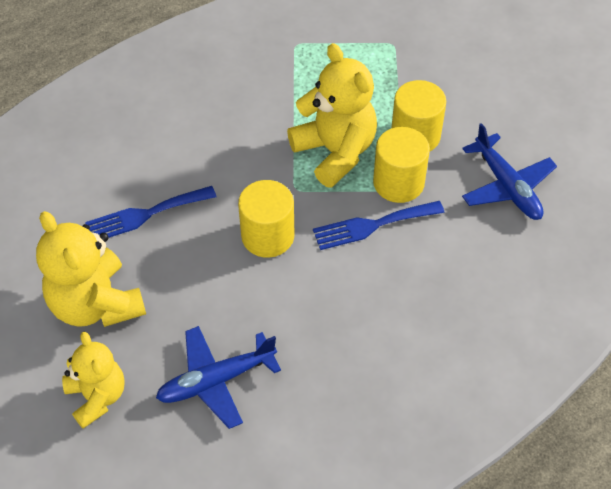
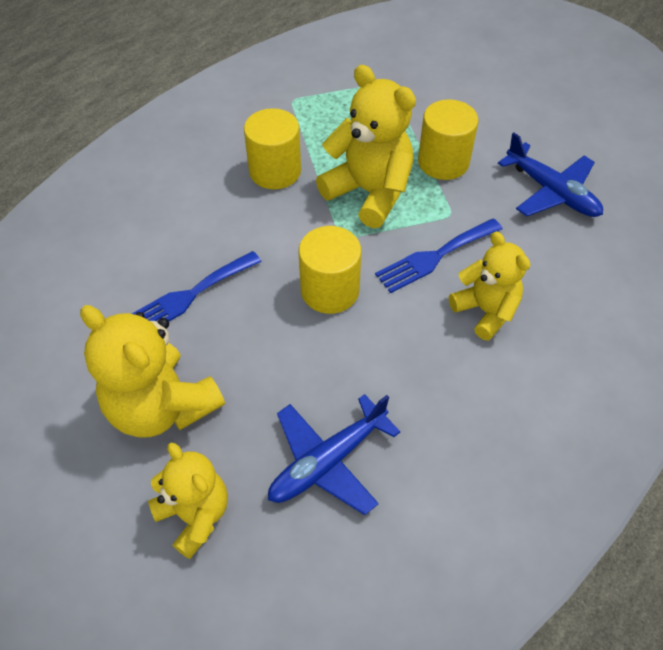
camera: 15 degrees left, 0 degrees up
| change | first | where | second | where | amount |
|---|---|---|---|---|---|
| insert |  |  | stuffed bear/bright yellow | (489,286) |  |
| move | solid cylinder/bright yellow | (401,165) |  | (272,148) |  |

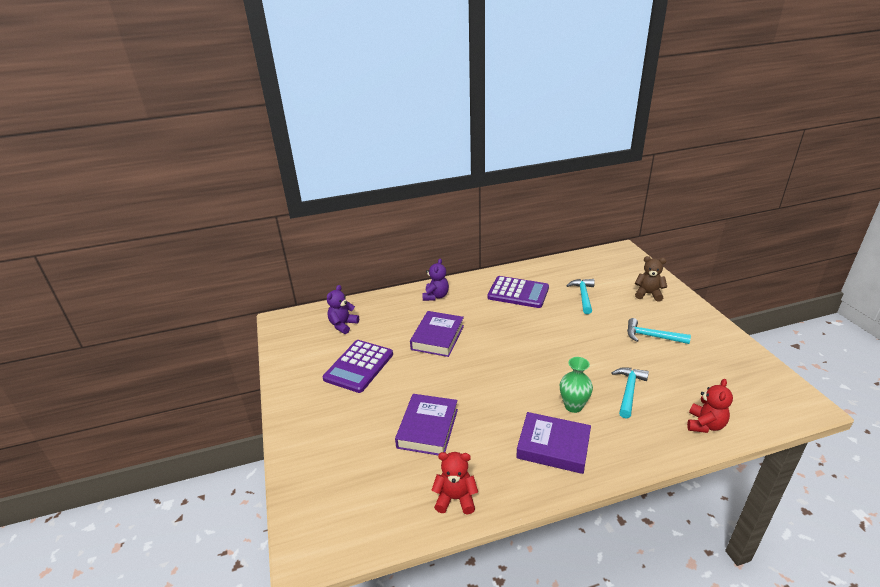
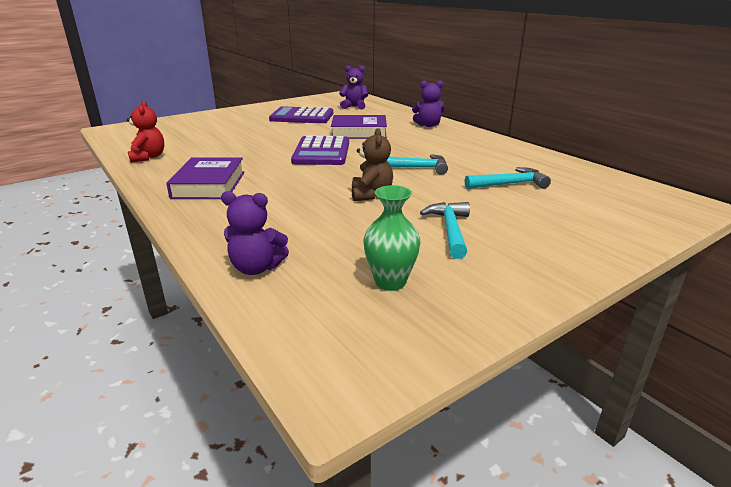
camera: 70 degrees right, 5 degrees down
| change | first | where | second | where | amount |
|---|---|---|---|---|---|
| delete | book/royal purple | (426,424) |  |  |  |
| move | calculator/royal purple | (518,292) |  | (320,150) |  |
| move | flower vase/green | (576,385) |  | (392,238) |  |
| move | claw hammer/teal | (630,392) |  | (417,164) |  |
| move | stuffed bear/dark brown | (651,279) |  | (372,164) |  |
| recolor | stuffed bear/scarlet | (710,406) | stuffed bear/royal purple | (255,233) |  |

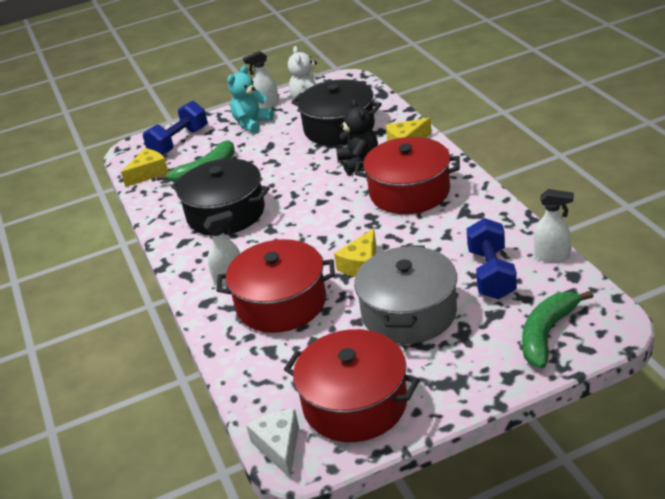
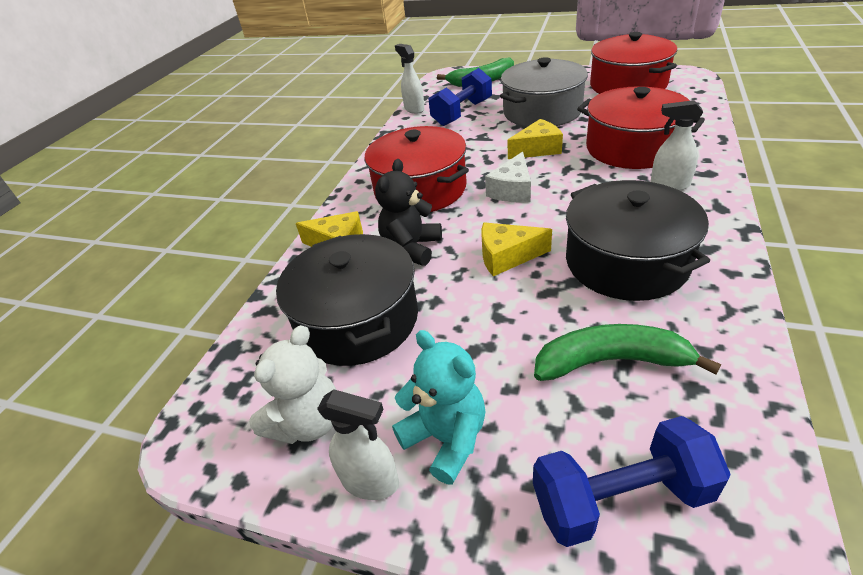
camera: 140 degrees left, 5 degrees up
| change | first | where | second | where | amount |
|---|---|---|---|---|---|
| move | cheese/bright yellow | (145,167) |  | (517,249) |  |
| move | cheese/white | (272,443) |  | (508,177) |  |
| rotate | stuffed bear/teal | (250,99) |  | (439,407) | 120 degrees counterclockwise |

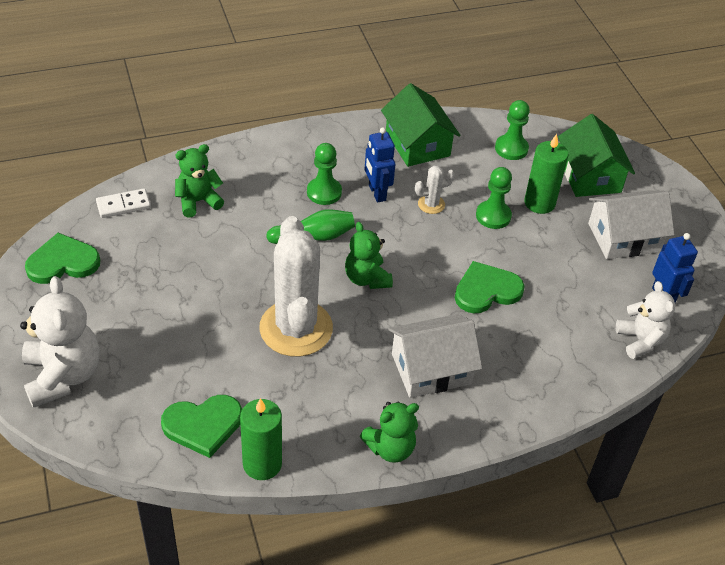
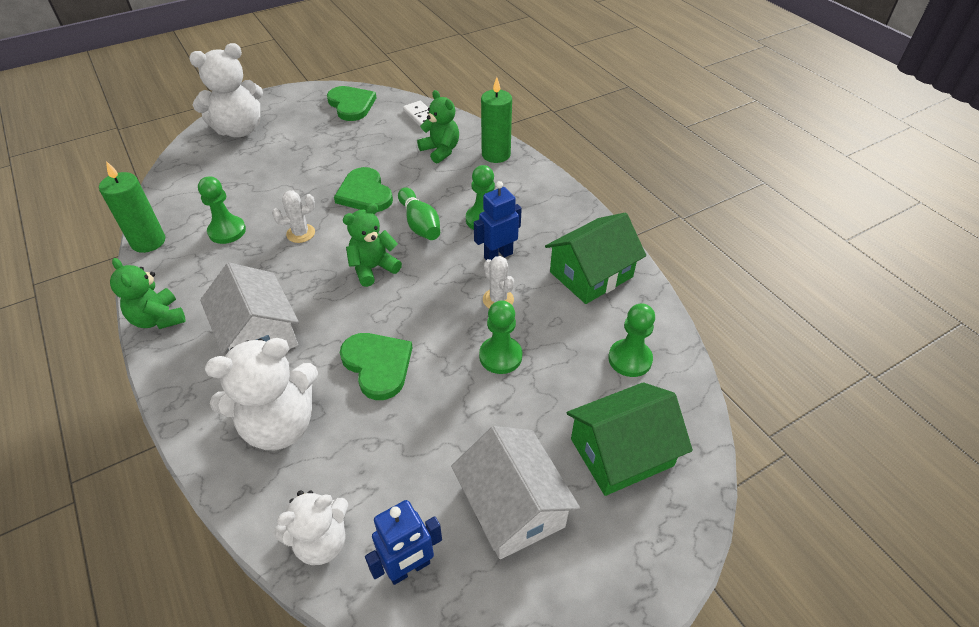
camera: 80 degrees right, 0 degrees up
| change | first | where | second | where | amount |
|---|---|---|---|---|---|
| insert |  |  | chess pawn/green | (222,210) |  |
| insert |  |  | stuffed bear/white | (261,394) |  |
| move | love heart/green | (201,426) |  | (363,189) |  |
| move | wax candle/green | (546,174) |  | (496,120) |  |
| resize | cactus/white | (296,286) |  | (293,217) | x0.42 |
+ + +
#### [THE PROBLEM]
The expected output is the whole listing, word for word, minus its pictures.

#### [RESPONSE TO THIS EXERCISE]
camera: 15 degrees left, 0 degrees up
| change | first | where | second | where | amount |
|---|---|---|---|---|---|
| insert |  |  | stuffed bear/bright yellow | (489,286) |  |
| move | solid cylinder/bright yellow | (401,165) |  | (272,148) |  |

camera: 70 degrees right, 5 degrees down
| change | first | where | second | where | amount |
|---|---|---|---|---|---|
| delete | book/royal purple | (426,424) |  |  |  |
| move | calculator/royal purple | (518,292) |  | (320,150) |  |
| move | flower vase/green | (576,385) |  | (392,238) |  |
| move | claw hammer/teal | (630,392) |  | (417,164) |  |
| move | stuffed bear/dark brown | (651,279) |  | (372,164) |  |
| recolor | stuffed bear/scarlet | (710,406) | stuffed bear/royal purple | (255,233) |  |

camera: 140 degrees left, 5 degrees up
| change | first | where | second | where | amount |
|---|---|---|---|---|---|
| move | cheese/bright yellow | (145,167) |  | (517,249) |  |
| move | cheese/white | (272,443) |  | (508,177) |  |
| rotate | stuffed bear/teal | (250,99) |  | (439,407) | 120 degrees counterclockwise |

camera: 80 degrees right, 0 degrees up
| change | first | where | second | where | amount |
|---|---|---|---|---|---|
| insert |  |  | chess pawn/green | (222,210) |  |
| insert |  |  | stuffed bear/white | (261,394) |  |
| move | love heart/green | (201,426) |  | (363,189) |  |
| move | wax candle/green | (546,174) |  | (496,120) |  |
| resize | cactus/white | (296,286) |  | (293,217) | x0.42 |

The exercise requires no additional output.